What you should do »
Output all entries exactly as they appear and skip the pictures.

- - - -

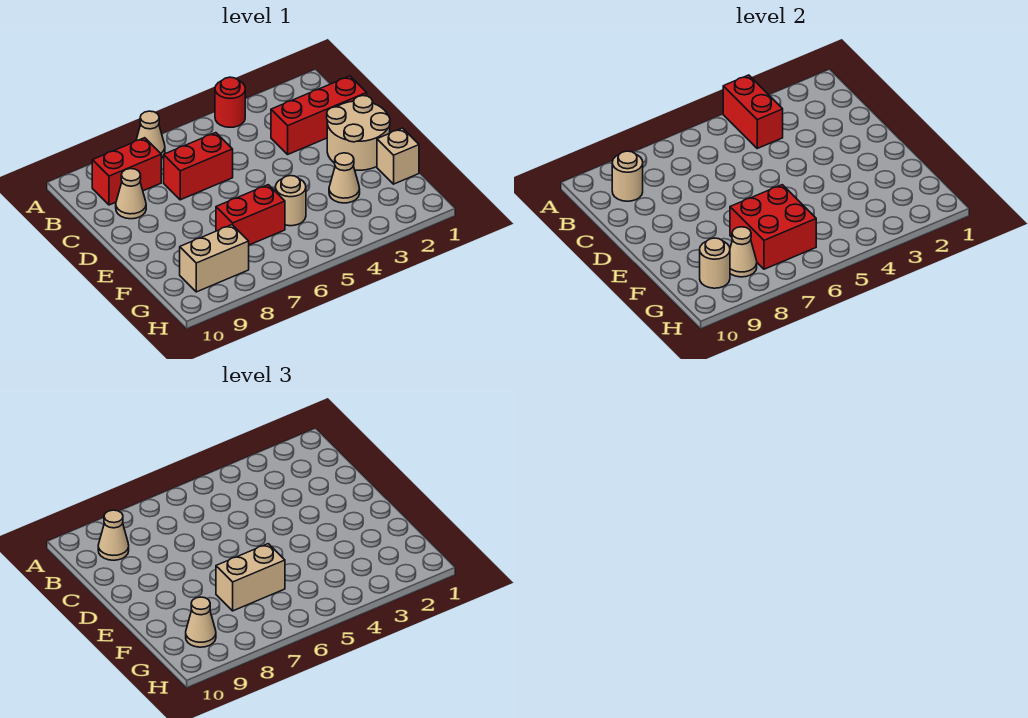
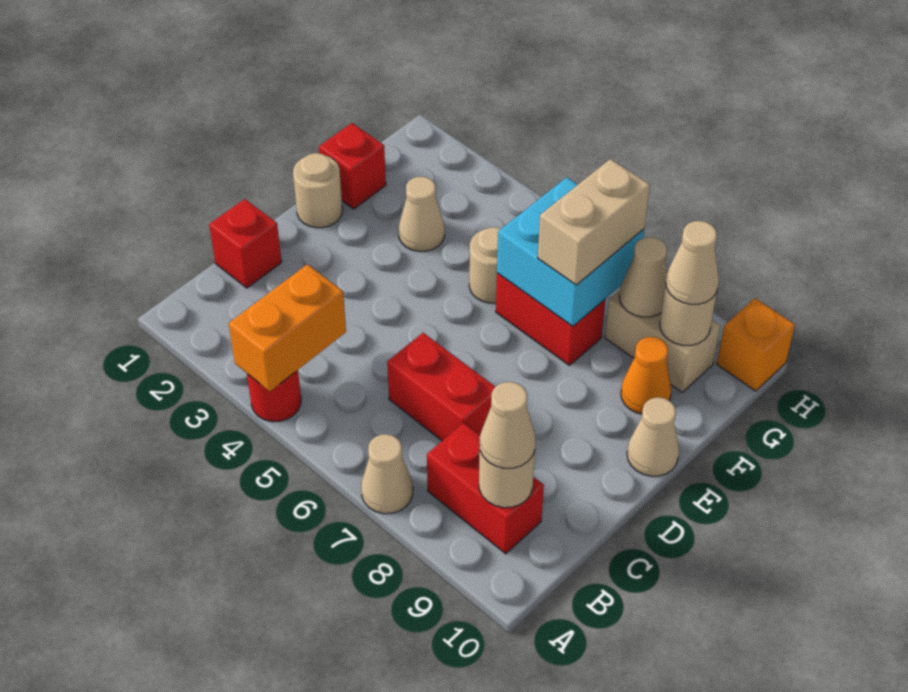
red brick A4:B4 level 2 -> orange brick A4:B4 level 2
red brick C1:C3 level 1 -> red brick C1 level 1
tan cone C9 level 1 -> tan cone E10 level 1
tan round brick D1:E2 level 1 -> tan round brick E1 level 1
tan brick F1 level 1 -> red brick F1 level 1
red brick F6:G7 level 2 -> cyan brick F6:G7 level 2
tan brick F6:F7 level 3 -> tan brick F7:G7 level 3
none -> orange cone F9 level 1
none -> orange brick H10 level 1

- - - -

Solution for this task »
red brick A4:B4 level 2 -> orange brick A4:B4 level 2
red brick C1:C3 level 1 -> red brick C1 level 1
tan cone C9 level 1 -> tan cone E10 level 1
tan round brick D1:E2 level 1 -> tan round brick E1 level 1
tan brick F1 level 1 -> red brick F1 level 1
red brick F6:G7 level 2 -> cyan brick F6:G7 level 2
tan brick F6:F7 level 3 -> tan brick F7:G7 level 3
none -> orange cone F9 level 1
none -> orange brick H10 level 1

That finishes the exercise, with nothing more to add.